▶ _Your assignment_
A copy is needed of each line in the records that has the word "purple".

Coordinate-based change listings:
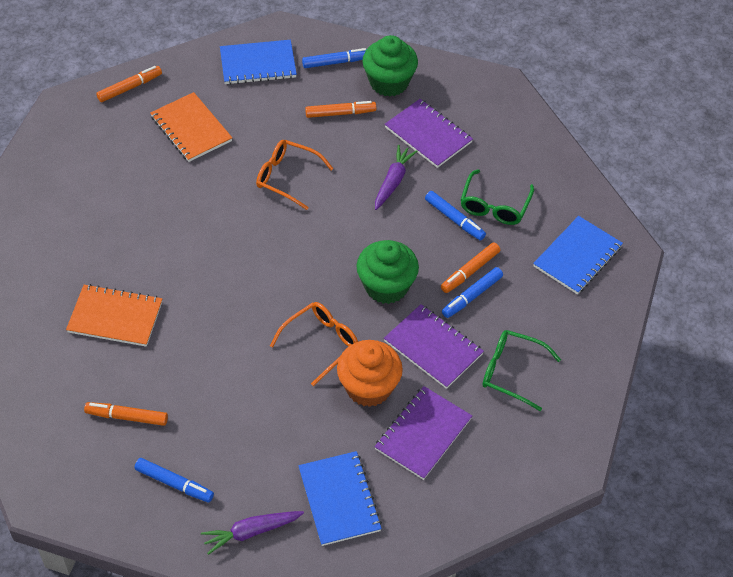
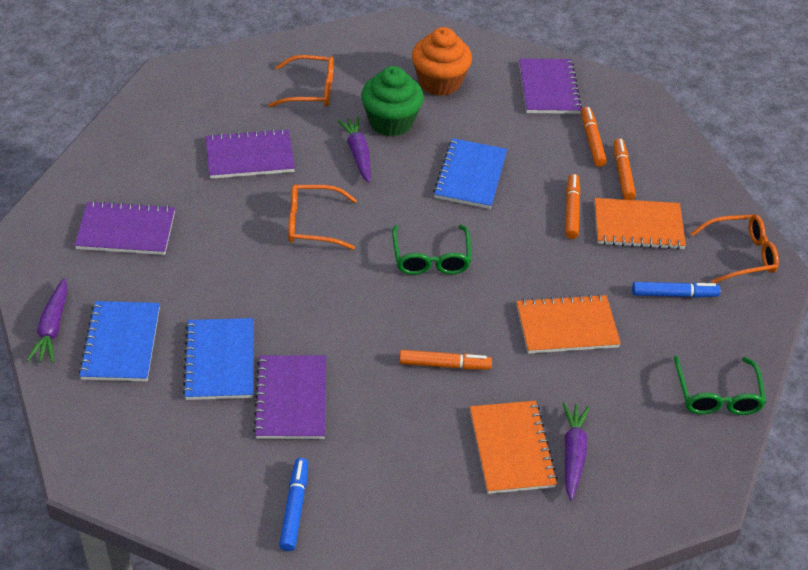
blue marker: 4 -> 2
green cupcake: 2 -> 1
orange glasses: 2 -> 3
orange notebook: 2 -> 3
purple carrot: 2 -> 3
purple notebook: 3 -> 4

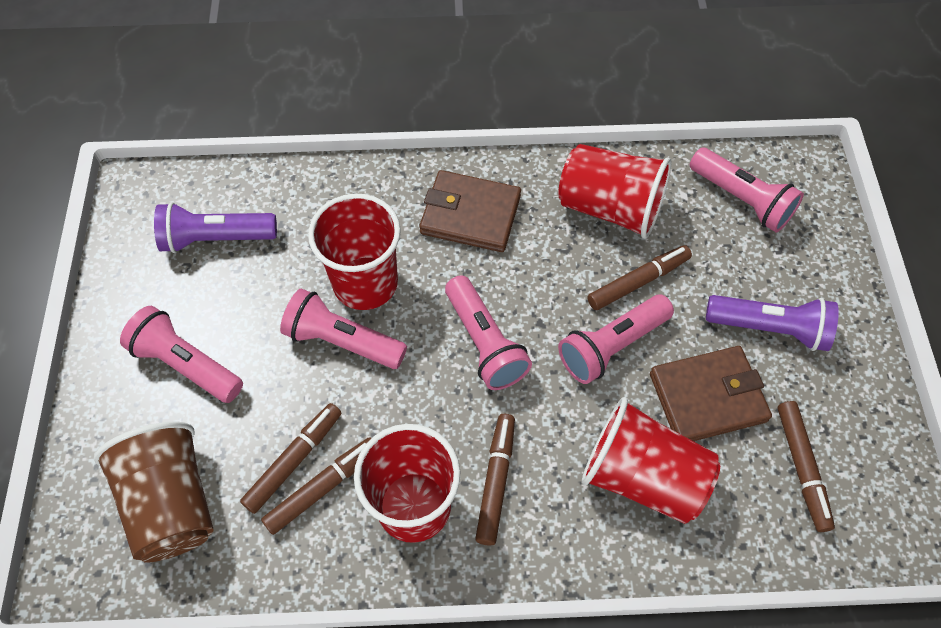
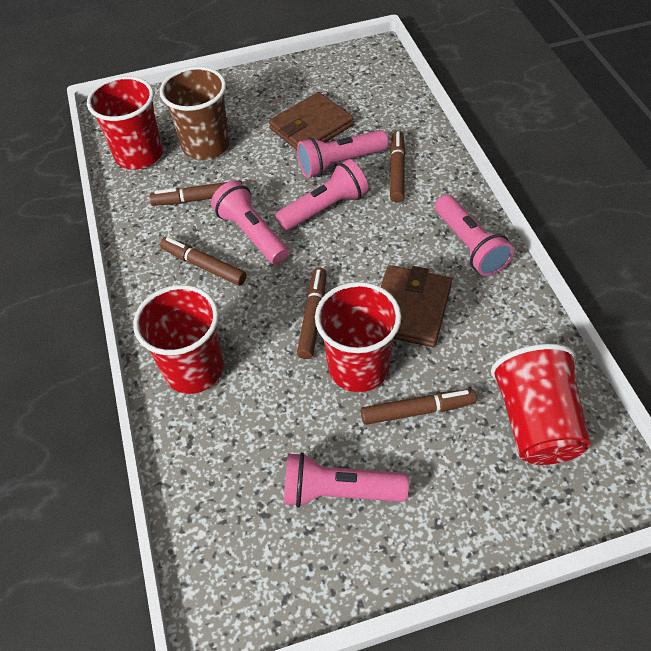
purple flashlight: 2 -> 0

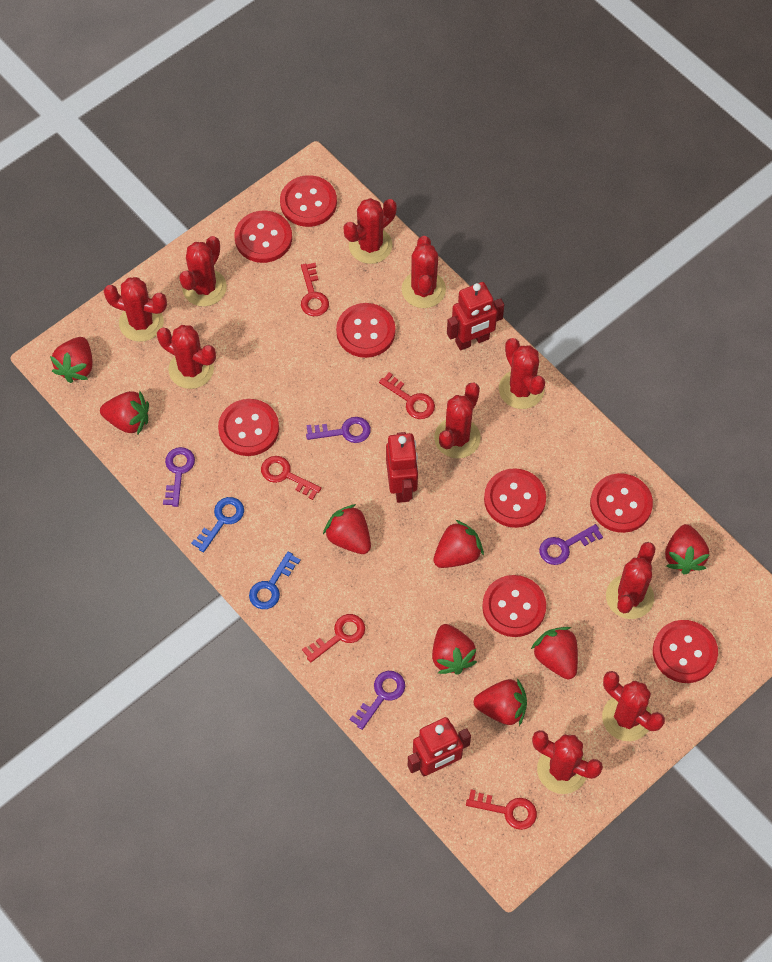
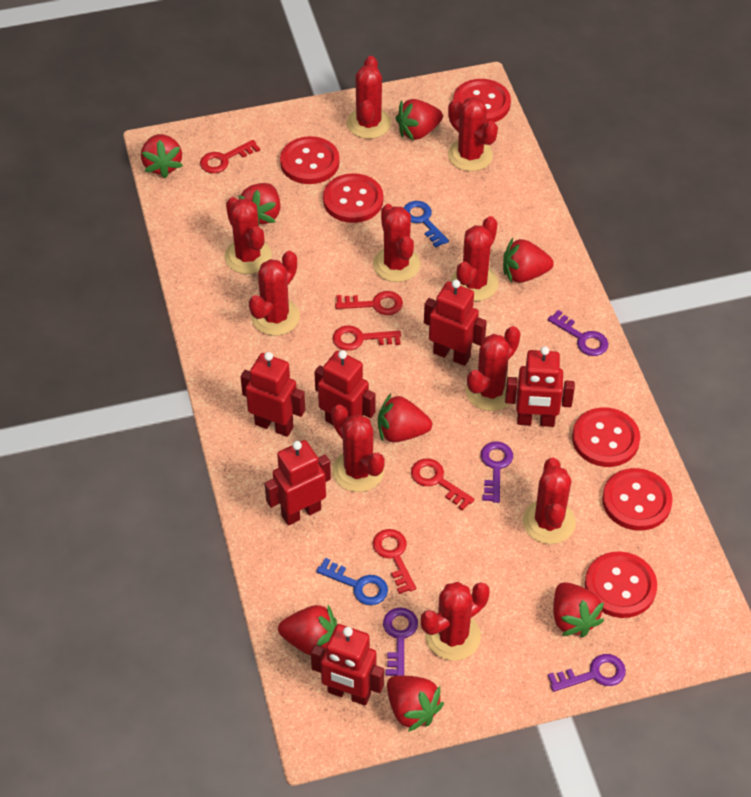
red button: 8 -> 6
red robot: 3 -> 6

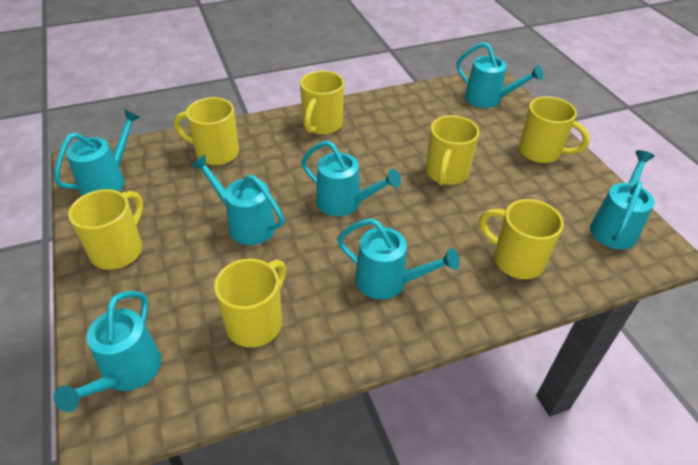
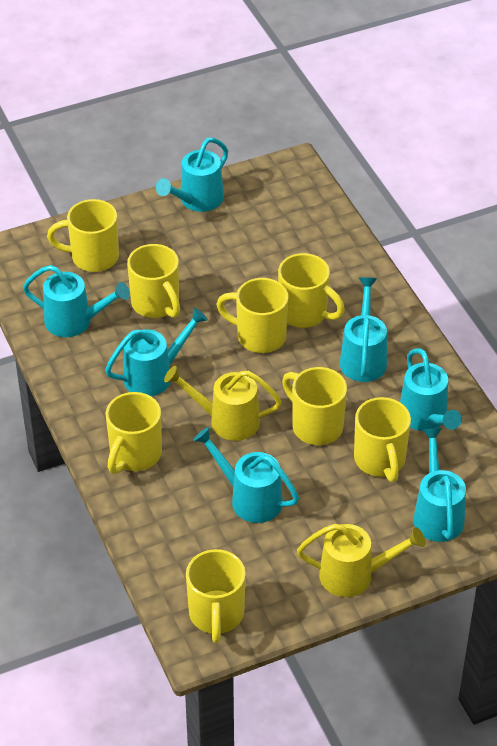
yellow mug: 7 -> 8
yellow watering can: 0 -> 2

▶ _Reply_
purple carrot: 2 -> 3
purple notebook: 3 -> 4
purple flashlight: 2 -> 0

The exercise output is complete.